### WHAT YOU NEED TO DO
Both the line with "HALL2 pin OUT: D1 -> D6" and the line with "KEYS3 pin K1: D5 -> D0" in the records below must appear in the output, along with every line between them, exactly and with nothing added.

### STUDY MATERIAL
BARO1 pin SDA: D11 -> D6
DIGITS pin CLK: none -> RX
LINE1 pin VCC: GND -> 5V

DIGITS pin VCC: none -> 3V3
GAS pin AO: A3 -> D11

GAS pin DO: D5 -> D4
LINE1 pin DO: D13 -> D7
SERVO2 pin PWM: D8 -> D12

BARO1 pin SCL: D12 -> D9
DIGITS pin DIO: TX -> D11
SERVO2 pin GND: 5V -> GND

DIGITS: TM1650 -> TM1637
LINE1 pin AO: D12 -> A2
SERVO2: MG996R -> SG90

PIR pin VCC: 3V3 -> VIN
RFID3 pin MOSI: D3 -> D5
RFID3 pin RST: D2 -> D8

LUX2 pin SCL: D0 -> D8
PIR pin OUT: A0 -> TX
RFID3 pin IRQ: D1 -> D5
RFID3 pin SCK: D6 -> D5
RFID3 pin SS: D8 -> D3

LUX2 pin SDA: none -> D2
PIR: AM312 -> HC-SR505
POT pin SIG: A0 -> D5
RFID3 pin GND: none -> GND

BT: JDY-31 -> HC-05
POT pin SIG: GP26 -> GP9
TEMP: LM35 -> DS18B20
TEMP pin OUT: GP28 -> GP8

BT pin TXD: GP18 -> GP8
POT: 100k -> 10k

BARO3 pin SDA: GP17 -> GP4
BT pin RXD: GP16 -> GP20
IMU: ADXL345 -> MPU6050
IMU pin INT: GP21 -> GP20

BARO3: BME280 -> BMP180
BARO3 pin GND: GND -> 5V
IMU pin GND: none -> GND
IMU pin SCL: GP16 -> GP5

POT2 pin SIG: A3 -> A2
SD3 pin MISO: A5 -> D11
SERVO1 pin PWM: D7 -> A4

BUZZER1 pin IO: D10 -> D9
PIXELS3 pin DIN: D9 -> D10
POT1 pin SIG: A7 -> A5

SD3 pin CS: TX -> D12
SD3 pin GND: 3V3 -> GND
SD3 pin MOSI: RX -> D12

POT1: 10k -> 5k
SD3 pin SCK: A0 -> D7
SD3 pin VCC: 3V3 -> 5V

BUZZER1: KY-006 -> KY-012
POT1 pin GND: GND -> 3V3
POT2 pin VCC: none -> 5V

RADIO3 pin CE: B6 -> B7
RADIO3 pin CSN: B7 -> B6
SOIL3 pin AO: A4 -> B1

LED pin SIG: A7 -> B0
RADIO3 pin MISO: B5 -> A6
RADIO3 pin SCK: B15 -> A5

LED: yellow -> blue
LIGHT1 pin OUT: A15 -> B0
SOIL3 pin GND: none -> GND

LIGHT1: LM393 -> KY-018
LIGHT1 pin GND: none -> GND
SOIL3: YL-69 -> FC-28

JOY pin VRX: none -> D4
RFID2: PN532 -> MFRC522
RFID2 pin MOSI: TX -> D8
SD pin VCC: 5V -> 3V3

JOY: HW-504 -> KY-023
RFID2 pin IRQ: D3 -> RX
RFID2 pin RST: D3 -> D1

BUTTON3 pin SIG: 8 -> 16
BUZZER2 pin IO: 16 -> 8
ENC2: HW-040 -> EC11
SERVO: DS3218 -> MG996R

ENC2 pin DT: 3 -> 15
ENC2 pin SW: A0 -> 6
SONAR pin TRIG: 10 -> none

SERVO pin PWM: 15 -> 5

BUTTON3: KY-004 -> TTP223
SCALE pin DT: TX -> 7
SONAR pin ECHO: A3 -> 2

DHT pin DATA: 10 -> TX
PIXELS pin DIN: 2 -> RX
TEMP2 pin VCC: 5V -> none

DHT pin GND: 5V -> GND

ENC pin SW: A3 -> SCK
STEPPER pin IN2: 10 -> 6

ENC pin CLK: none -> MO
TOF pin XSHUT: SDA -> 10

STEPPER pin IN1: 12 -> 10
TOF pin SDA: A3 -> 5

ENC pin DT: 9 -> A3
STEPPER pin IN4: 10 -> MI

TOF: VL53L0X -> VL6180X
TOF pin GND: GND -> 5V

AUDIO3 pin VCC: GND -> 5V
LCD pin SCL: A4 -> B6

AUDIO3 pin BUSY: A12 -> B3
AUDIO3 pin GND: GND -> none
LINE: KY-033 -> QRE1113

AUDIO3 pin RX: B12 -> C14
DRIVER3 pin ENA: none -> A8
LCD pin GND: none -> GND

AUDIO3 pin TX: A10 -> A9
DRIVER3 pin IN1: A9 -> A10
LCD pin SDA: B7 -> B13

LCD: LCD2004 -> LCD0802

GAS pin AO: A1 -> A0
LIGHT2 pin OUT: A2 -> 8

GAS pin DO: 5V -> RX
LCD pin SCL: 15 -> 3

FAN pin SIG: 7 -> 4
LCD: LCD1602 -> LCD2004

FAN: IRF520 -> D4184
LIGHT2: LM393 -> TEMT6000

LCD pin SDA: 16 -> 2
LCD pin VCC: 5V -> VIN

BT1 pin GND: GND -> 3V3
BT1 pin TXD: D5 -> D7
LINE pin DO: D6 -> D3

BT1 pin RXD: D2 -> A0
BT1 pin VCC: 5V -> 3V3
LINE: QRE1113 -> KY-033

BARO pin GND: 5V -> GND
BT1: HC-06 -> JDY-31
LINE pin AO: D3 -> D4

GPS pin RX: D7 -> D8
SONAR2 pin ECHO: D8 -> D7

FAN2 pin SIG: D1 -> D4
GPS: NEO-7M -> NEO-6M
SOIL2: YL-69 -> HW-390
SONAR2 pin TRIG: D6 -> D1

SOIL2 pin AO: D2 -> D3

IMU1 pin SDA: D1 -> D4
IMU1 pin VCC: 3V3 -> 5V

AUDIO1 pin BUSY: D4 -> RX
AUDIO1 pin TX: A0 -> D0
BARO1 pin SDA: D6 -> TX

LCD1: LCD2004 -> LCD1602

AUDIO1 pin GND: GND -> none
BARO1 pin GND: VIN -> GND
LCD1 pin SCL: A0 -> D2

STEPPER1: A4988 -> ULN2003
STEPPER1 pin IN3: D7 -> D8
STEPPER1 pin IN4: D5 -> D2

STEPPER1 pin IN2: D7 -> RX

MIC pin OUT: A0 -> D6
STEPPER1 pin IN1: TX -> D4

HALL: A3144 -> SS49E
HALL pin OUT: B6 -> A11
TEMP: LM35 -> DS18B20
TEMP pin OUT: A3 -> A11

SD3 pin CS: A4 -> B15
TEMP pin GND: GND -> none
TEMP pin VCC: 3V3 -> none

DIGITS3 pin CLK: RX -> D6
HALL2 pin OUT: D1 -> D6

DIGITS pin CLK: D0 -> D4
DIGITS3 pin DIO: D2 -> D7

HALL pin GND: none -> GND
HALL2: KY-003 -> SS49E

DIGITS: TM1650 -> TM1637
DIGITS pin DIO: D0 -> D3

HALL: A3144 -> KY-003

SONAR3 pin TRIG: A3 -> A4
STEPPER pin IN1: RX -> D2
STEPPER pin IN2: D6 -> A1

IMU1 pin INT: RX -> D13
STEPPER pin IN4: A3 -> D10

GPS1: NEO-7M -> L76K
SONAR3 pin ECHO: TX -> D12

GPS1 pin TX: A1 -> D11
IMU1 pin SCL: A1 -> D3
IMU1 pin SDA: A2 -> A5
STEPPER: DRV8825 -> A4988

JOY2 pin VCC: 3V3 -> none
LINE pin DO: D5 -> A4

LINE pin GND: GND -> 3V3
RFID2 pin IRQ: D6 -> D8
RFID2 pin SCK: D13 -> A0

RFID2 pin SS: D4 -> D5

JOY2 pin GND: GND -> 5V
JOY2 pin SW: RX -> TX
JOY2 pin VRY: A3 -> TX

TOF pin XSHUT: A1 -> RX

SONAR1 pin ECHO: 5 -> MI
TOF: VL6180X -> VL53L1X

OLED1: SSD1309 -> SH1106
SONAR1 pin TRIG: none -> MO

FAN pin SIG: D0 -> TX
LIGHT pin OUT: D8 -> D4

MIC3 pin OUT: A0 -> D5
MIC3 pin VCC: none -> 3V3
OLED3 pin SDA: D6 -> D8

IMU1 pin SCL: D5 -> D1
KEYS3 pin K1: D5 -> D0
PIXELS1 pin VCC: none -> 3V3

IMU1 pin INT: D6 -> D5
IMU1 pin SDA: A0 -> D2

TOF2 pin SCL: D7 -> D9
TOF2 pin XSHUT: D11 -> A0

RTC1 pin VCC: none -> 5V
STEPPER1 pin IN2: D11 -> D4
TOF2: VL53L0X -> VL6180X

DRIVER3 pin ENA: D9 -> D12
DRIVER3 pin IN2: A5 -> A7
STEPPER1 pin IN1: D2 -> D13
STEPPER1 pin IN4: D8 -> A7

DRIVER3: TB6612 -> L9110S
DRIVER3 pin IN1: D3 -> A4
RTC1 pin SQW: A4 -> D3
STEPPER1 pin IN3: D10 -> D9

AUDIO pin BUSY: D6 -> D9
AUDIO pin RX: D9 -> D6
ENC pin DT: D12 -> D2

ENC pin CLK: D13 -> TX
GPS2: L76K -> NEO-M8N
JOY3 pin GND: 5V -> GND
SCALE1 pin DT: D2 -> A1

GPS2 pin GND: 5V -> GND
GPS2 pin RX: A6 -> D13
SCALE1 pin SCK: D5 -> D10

### RESULT FOR THIS EXERCISE
HALL2 pin OUT: D1 -> D6

DIGITS pin CLK: D0 -> D4
DIGITS3 pin DIO: D2 -> D7

HALL pin GND: none -> GND
HALL2: KY-003 -> SS49E

DIGITS: TM1650 -> TM1637
DIGITS pin DIO: D0 -> D3

HALL: A3144 -> KY-003

SONAR3 pin TRIG: A3 -> A4
STEPPER pin IN1: RX -> D2
STEPPER pin IN2: D6 -> A1

IMU1 pin INT: RX -> D13
STEPPER pin IN4: A3 -> D10

GPS1: NEO-7M -> L76K
SONAR3 pin ECHO: TX -> D12

GPS1 pin TX: A1 -> D11
IMU1 pin SCL: A1 -> D3
IMU1 pin SDA: A2 -> A5
STEPPER: DRV8825 -> A4988

JOY2 pin VCC: 3V3 -> none
LINE pin DO: D5 -> A4

LINE pin GND: GND -> 3V3
RFID2 pin IRQ: D6 -> D8
RFID2 pin SCK: D13 -> A0

RFID2 pin SS: D4 -> D5

JOY2 pin GND: GND -> 5V
JOY2 pin SW: RX -> TX
JOY2 pin VRY: A3 -> TX

TOF pin XSHUT: A1 -> RX

SONAR1 pin ECHO: 5 -> MI
TOF: VL6180X -> VL53L1X

OLED1: SSD1309 -> SH1106
SONAR1 pin TRIG: none -> MO

FAN pin SIG: D0 -> TX
LIGHT pin OUT: D8 -> D4

MIC3 pin OUT: A0 -> D5
MIC3 pin VCC: none -> 3V3
OLED3 pin SDA: D6 -> D8

IMU1 pin SCL: D5 -> D1
KEYS3 pin K1: D5 -> D0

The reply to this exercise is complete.